▸ **AIM OF THE EXERCISE**
For every entry, reproduce the wording exactly and omit any image it holds.

+ + +

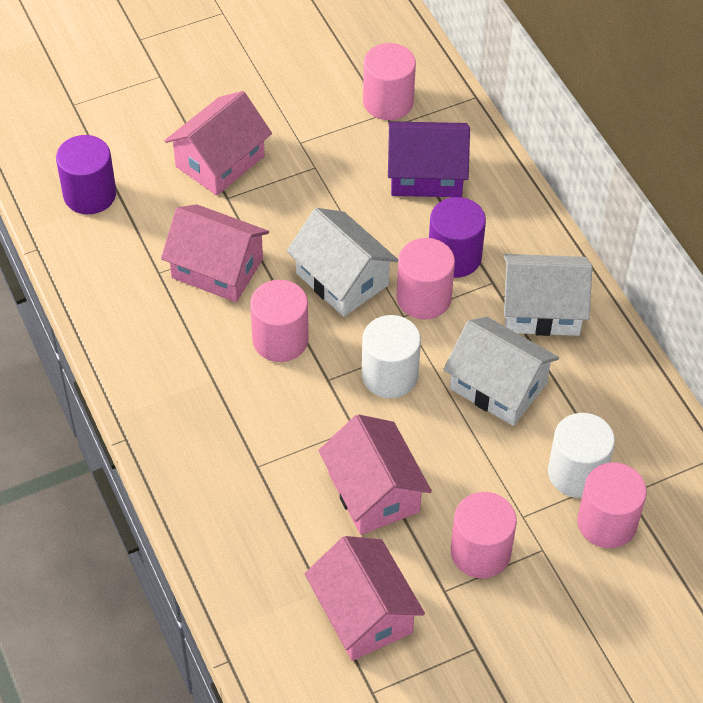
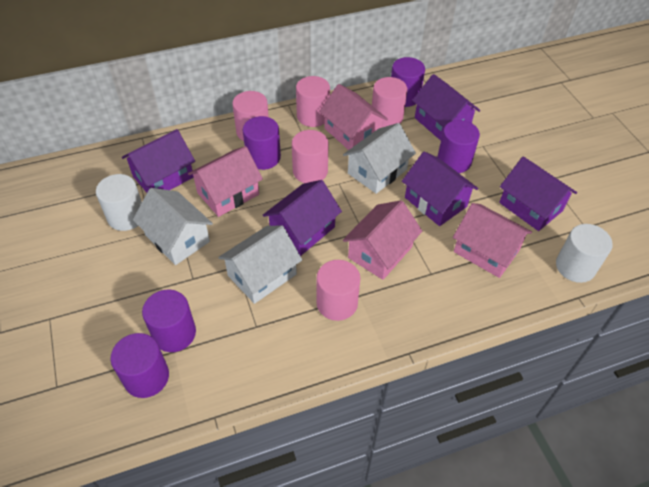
purple cylinder: [56,135,116,214] [429,197,486,278] = 2 -> [110,333,169,398] [142,290,196,352] [243,116,281,170] [391,57,425,107] [437,120,480,173] = 5
purple house: [388,121,470,197] = 1 -> [122,129,195,192] [263,180,342,256] [402,151,478,226] [412,74,480,141] [499,157,577,231] = 5

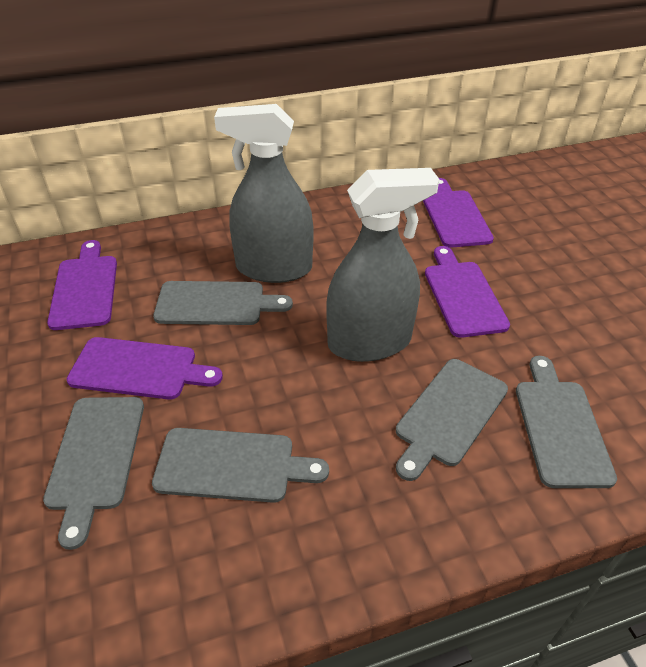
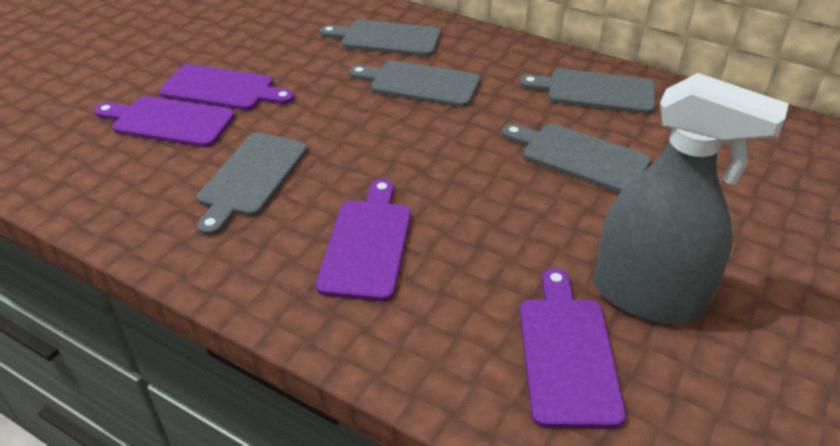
grey spray bottle: [214,104,314,283] [326,168,439,362] = 2 -> [593,73,789,324] = 1

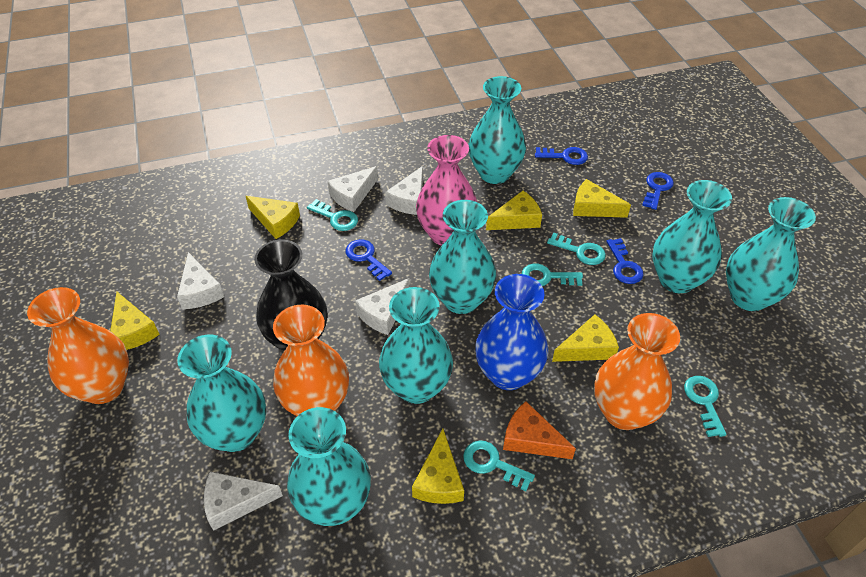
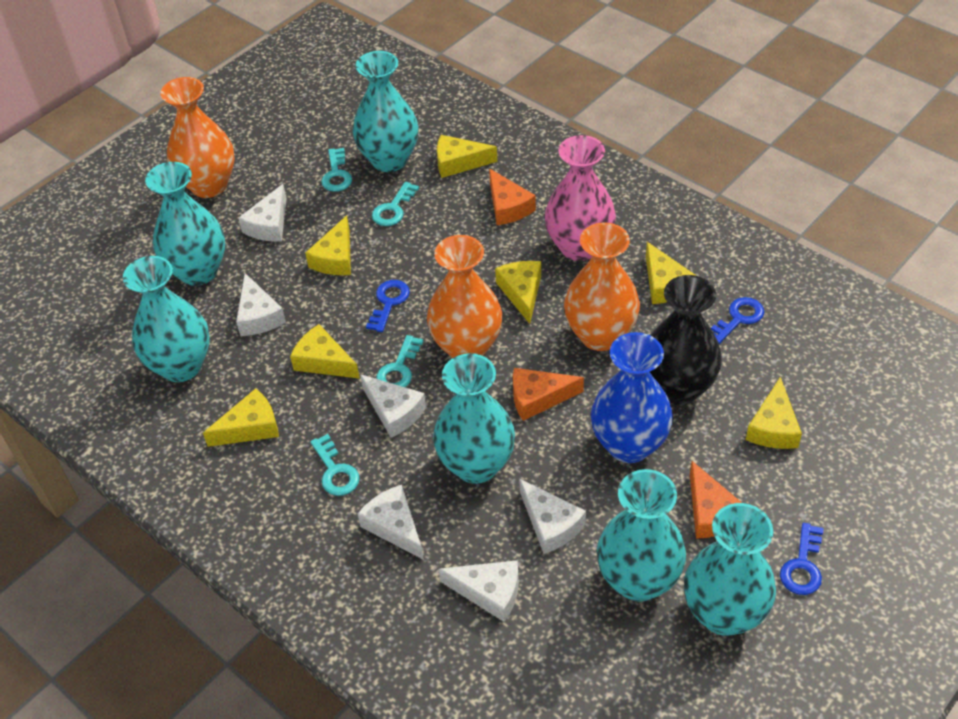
blue key: [346,239,392,281] [535,147,588,165] [606,238,644,284] [642,172,674,210] = 4 -> [366,280,410,332] [711,297,764,344] [780,523,824,595] = 3
orange cheese: [503,401,576,459] = 1 -> [489,168,536,225] [513,368,584,421] [690,461,742,539] = 3
turquoise key: [307,199,358,231] [463,440,535,491] [522,264,583,286] [547,232,606,265] [684,376,727,437] = 5 -> [310,434,360,496] [321,148,352,192] [372,182,419,226] [376,335,423,387] = 4
turquoise vase: [177,335,266,452] [287,407,371,526] [379,287,453,404] [429,200,496,314] [468,76,526,184] [653,180,732,293] [726,197,816,311] = 7 -> [123,256,210,382] [145,162,225,286] [353,51,418,172] [433,353,515,484] [597,469,686,602] [684,503,776,636] = 6
white cheese: [177,252,224,309] [204,471,283,531] [328,166,378,212] [355,278,410,335] [385,166,423,215] = 5 -> [236,273,286,336] [238,184,287,242] [357,485,424,560] [360,374,426,438] [439,560,519,622] [519,479,586,554] = 6
yellow cheese: [110,292,160,350] [246,196,300,239] [412,428,464,504] [486,191,542,230] [552,314,619,362] [573,179,631,218] = 6 -> [203,388,279,447] [290,324,360,379] [305,215,351,275] [437,135,497,178] [495,261,541,324] [646,242,696,304] [746,377,802,449] = 7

+ + +

▸ **EXERCISE RESULT**
purple cylinder: [56,135,116,214] [429,197,486,278] = 2 -> [110,333,169,398] [142,290,196,352] [243,116,281,170] [391,57,425,107] [437,120,480,173] = 5
purple house: [388,121,470,197] = 1 -> [122,129,195,192] [263,180,342,256] [402,151,478,226] [412,74,480,141] [499,157,577,231] = 5

grey spray bottle: [214,104,314,283] [326,168,439,362] = 2 -> [593,73,789,324] = 1

blue key: [346,239,392,281] [535,147,588,165] [606,238,644,284] [642,172,674,210] = 4 -> [366,280,410,332] [711,297,764,344] [780,523,824,595] = 3
orange cheese: [503,401,576,459] = 1 -> [489,168,536,225] [513,368,584,421] [690,461,742,539] = 3
turquoise key: [307,199,358,231] [463,440,535,491] [522,264,583,286] [547,232,606,265] [684,376,727,437] = 5 -> [310,434,360,496] [321,148,352,192] [372,182,419,226] [376,335,423,387] = 4
turquoise vase: [177,335,266,452] [287,407,371,526] [379,287,453,404] [429,200,496,314] [468,76,526,184] [653,180,732,293] [726,197,816,311] = 7 -> [123,256,210,382] [145,162,225,286] [353,51,418,172] [433,353,515,484] [597,469,686,602] [684,503,776,636] = 6
white cheese: [177,252,224,309] [204,471,283,531] [328,166,378,212] [355,278,410,335] [385,166,423,215] = 5 -> [236,273,286,336] [238,184,287,242] [357,485,424,560] [360,374,426,438] [439,560,519,622] [519,479,586,554] = 6
yellow cheese: [110,292,160,350] [246,196,300,239] [412,428,464,504] [486,191,542,230] [552,314,619,362] [573,179,631,218] = 6 -> [203,388,279,447] [290,324,360,379] [305,215,351,275] [437,135,497,178] [495,261,541,324] [646,242,696,304] [746,377,802,449] = 7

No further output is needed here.